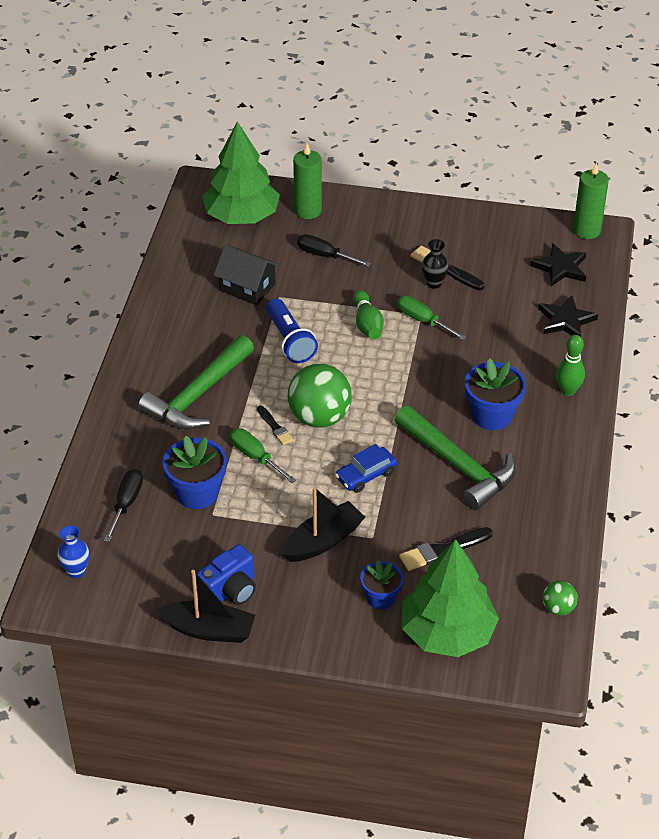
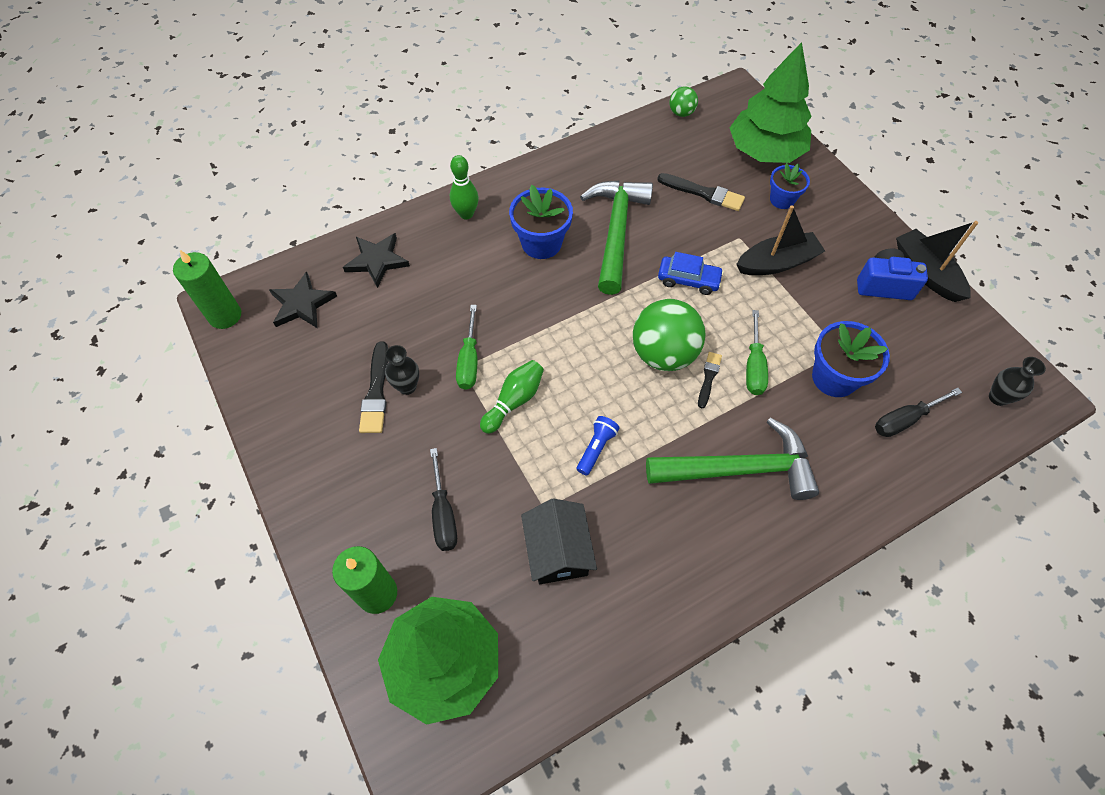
camera: 130 degrees left, 15 degrees up
(76, 571) = (998, 397): blue vase -> black vase
(290, 340) = (596, 448): blue flashlight -> blue flashlight, size x0.60
(323, 541) = (777, 263): black boat -> black boat turned 150 degrees clockwise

▶ **Work to be completed**
Give back each line above exactly, with pictures dropped.

▶ **Task solution**
camera: 130 degrees left, 15 degrees up
(76, 571) = (998, 397): blue vase -> black vase
(290, 340) = (596, 448): blue flashlight -> blue flashlight, size x0.60
(323, 541) = (777, 263): black boat -> black boat turned 150 degrees clockwise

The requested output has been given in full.